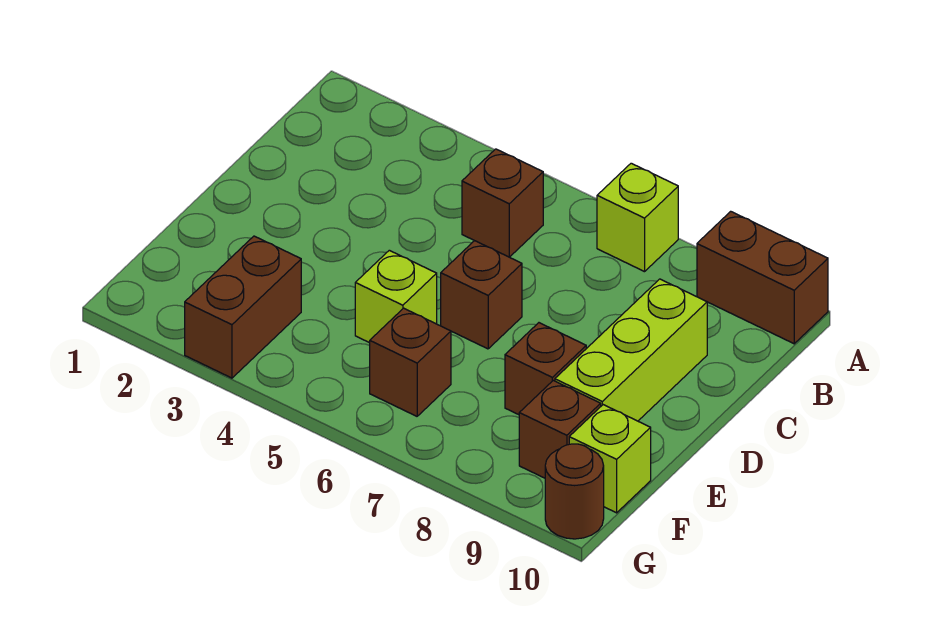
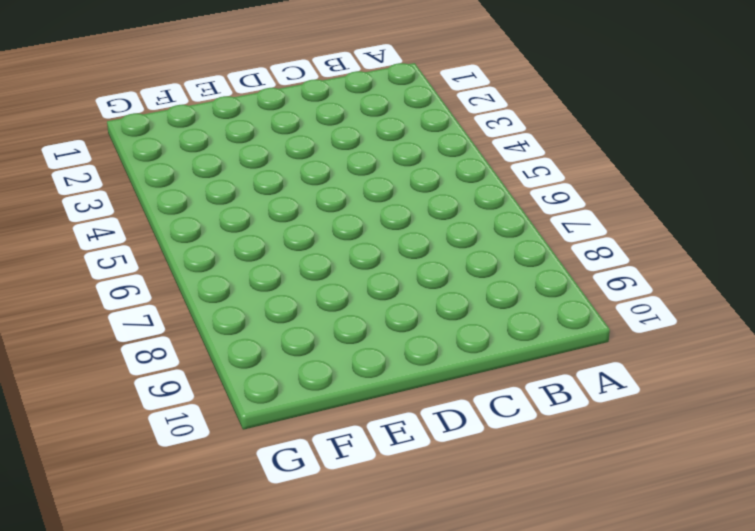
none -> lime brick A7 level 1
none -> brown brick A9:A10 level 1
none -> brown brick B5 level 1

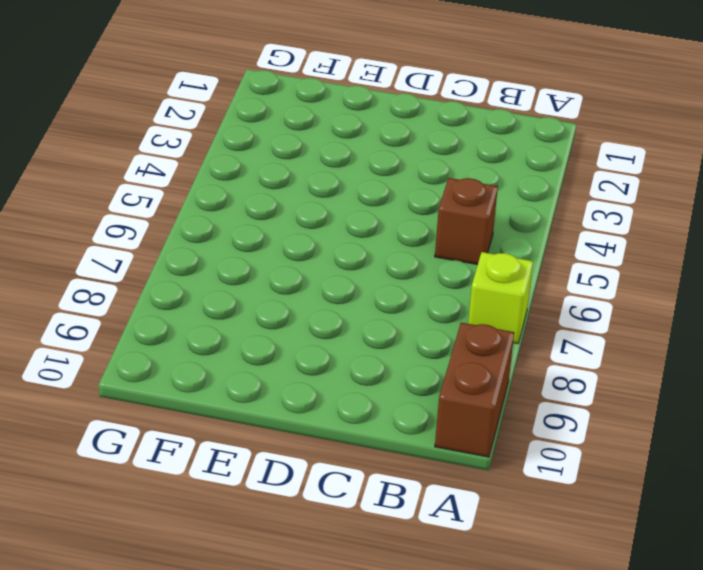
none -> lime brick C9:E9 level 1
none -> brown brick D6 level 1
none -> lime brick E5 level 1

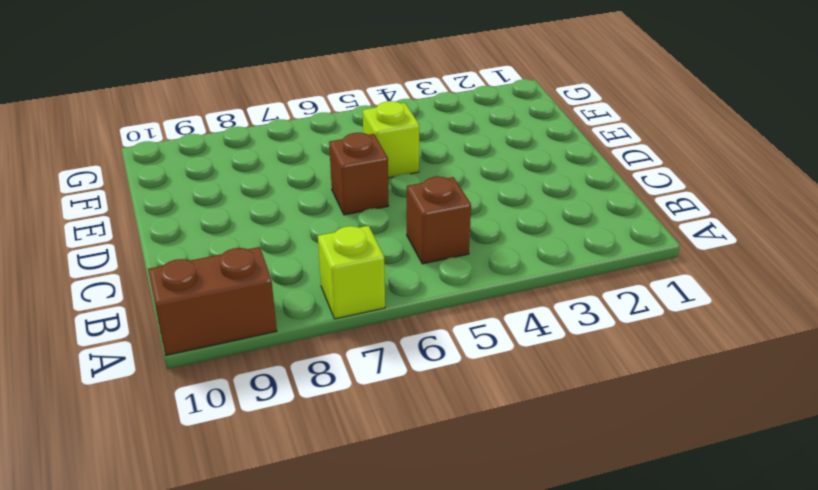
none -> lime brick C9:E9 level 1
none -> brown brick E8 level 1
none -> brown brick F3:G3 level 1

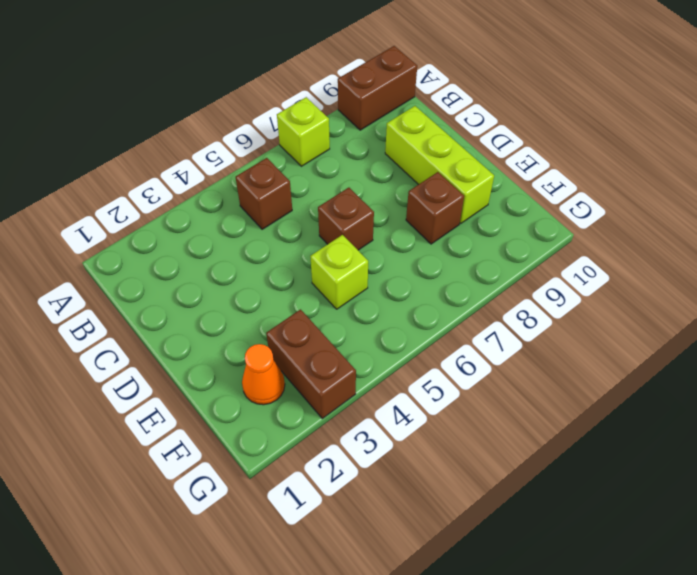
orange cone F2 level 1 -> none
none -> brown brick F6 level 1
none -> brown brick F9 level 1
none -> lime brick F10 level 1

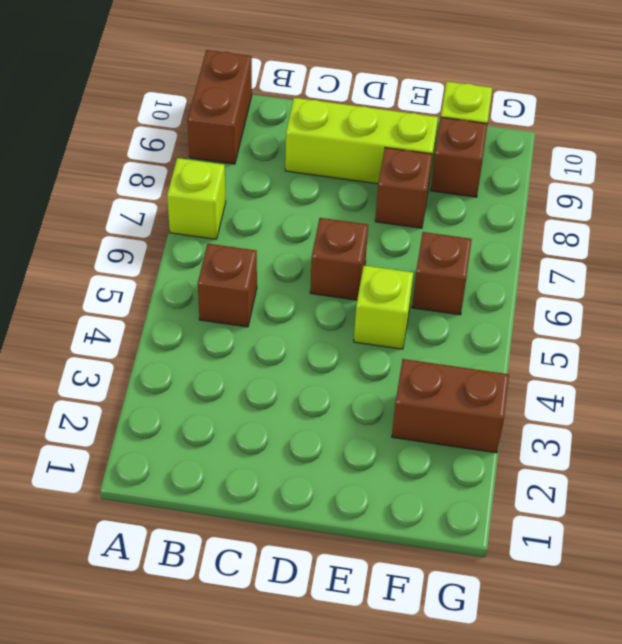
none -> brown round brick G10 level 1

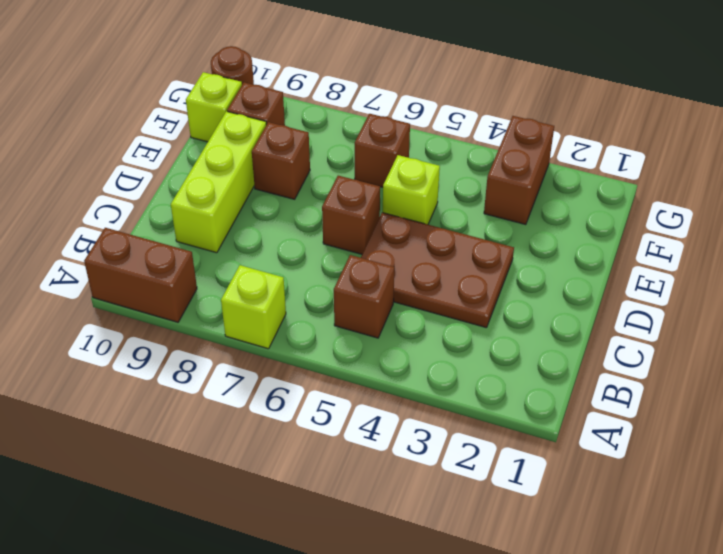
brown plate C3:D5 level 1 -> none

····················

What is expected: The job is to return the listing above exactly, minus its pictures.

Result:
none -> lime brick A7 level 1
none -> brown brick A9:A10 level 1
none -> brown brick B5 level 1

none -> lime brick C9:E9 level 1
none -> brown brick D6 level 1
none -> lime brick E5 level 1

none -> lime brick C9:E9 level 1
none -> brown brick E8 level 1
none -> brown brick F3:G3 level 1

orange cone F2 level 1 -> none
none -> brown brick F6 level 1
none -> brown brick F9 level 1
none -> lime brick F10 level 1

none -> brown round brick G10 level 1

brown plate C3:D5 level 1 -> none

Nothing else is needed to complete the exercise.